_PROBLEM TO WORK ON_
Pull every line holding the word "plus" from the data below and copy it.

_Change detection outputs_
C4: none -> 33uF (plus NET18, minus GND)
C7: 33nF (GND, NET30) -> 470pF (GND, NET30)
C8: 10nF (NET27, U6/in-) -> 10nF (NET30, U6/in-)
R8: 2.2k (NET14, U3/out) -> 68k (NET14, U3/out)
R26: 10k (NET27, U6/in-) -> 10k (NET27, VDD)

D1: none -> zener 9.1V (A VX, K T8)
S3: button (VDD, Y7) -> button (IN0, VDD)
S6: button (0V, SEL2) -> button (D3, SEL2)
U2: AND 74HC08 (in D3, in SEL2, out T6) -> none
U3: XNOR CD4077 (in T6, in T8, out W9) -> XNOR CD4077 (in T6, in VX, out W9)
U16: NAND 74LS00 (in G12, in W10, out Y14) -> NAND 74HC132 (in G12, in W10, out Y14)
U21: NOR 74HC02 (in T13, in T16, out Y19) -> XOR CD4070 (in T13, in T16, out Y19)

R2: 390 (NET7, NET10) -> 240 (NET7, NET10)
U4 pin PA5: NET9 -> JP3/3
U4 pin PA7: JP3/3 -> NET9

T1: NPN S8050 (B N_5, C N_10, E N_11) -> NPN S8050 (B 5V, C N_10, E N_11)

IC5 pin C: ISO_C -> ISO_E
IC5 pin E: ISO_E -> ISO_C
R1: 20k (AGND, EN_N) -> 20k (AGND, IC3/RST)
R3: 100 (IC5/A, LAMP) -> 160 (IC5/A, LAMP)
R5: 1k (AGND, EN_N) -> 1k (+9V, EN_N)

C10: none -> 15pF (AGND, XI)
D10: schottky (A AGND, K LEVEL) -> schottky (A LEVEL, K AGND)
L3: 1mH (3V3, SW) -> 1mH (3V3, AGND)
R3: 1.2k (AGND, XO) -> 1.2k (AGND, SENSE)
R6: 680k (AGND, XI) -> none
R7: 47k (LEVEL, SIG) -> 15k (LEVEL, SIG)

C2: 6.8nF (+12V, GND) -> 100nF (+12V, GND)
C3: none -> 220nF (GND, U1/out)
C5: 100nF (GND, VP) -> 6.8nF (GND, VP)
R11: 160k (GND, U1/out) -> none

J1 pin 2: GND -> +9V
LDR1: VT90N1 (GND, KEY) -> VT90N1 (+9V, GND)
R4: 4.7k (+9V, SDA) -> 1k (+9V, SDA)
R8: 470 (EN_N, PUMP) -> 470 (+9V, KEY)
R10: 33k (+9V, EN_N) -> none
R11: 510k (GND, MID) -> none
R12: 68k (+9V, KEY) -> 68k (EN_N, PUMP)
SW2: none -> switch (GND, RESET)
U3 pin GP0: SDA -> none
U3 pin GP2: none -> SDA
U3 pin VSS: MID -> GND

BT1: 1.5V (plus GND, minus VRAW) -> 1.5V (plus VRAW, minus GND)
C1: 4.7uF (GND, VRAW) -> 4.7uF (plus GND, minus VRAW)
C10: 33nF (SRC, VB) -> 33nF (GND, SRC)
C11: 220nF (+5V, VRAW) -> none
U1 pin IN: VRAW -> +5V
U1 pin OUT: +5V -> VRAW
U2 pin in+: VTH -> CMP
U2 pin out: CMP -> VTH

_SOLUTION TO THE PROBLEM_
C4: none -> 33uF (plus NET18, minus GND)
BT1: 1.5V (plus GND, minus VRAW) -> 1.5V (plus VRAW, minus GND)
C1: 4.7uF (GND, VRAW) -> 4.7uF (plus GND, minus VRAW)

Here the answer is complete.